* ACTIVITY:
Lines containing the word "schottky" in the data below: say how many, with no other text.

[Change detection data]
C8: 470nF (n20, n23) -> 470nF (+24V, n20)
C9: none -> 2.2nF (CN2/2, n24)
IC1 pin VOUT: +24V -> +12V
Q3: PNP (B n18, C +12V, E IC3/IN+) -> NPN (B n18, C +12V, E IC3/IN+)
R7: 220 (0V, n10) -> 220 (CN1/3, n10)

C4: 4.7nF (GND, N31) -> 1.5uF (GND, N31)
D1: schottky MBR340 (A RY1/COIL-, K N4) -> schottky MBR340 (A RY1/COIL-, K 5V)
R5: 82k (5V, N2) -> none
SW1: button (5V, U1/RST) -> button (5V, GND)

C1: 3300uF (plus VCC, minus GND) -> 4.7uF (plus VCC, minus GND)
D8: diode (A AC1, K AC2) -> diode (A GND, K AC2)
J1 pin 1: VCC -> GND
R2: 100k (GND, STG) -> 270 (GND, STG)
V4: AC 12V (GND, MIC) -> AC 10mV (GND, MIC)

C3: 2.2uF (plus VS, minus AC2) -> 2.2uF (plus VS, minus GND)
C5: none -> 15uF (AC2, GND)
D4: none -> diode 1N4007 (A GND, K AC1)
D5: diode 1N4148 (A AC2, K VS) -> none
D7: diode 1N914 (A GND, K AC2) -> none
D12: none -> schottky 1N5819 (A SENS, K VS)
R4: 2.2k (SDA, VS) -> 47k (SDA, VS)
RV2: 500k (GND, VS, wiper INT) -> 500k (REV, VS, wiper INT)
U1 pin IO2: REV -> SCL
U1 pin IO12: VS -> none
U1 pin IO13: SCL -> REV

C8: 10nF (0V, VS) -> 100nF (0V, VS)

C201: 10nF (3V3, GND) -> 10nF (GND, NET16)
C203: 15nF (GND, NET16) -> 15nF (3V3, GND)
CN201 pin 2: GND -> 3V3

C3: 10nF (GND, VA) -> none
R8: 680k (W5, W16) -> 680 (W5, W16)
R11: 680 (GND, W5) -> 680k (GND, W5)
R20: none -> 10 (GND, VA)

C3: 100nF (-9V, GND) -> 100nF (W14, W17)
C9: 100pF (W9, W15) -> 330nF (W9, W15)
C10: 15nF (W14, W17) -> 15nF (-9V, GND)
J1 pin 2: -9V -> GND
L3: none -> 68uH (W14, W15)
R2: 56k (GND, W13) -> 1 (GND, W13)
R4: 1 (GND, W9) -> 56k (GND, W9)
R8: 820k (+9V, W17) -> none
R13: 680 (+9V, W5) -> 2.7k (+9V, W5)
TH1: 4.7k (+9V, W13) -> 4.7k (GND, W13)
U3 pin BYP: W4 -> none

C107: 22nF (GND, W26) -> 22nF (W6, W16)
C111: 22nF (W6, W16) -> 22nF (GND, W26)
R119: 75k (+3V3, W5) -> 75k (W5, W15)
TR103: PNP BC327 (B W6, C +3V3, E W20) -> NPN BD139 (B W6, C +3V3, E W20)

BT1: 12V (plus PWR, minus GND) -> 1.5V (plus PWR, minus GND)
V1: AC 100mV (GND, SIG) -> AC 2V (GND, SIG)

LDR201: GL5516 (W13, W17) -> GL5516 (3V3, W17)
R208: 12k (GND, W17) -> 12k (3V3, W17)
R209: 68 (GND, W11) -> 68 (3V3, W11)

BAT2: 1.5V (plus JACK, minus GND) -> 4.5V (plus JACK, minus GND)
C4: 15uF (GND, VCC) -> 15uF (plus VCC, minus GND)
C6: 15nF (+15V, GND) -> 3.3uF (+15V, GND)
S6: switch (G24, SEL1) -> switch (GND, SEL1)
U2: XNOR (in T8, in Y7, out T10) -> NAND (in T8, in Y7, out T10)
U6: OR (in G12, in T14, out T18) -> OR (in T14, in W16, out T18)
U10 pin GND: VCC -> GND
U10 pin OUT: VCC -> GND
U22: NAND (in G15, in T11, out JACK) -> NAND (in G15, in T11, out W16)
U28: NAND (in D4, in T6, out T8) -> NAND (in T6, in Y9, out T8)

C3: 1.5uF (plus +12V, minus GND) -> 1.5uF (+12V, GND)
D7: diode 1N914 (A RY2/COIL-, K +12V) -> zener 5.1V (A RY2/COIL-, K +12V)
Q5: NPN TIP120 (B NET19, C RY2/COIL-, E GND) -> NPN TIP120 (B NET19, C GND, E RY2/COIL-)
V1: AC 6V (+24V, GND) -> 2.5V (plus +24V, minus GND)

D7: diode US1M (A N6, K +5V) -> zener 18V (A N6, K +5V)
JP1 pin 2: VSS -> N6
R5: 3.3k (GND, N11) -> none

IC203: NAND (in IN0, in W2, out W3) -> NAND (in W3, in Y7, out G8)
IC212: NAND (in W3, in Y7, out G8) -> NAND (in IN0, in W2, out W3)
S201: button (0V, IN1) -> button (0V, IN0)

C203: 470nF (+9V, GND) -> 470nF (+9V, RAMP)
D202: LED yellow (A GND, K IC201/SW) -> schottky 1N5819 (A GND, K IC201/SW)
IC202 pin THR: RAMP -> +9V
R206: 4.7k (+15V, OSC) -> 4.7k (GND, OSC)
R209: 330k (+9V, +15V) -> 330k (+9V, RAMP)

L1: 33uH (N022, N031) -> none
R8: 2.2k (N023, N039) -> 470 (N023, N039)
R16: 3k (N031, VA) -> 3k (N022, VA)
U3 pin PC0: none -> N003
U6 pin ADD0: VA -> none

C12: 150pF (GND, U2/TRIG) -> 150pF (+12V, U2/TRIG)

* EXPECTED ANSWER:
3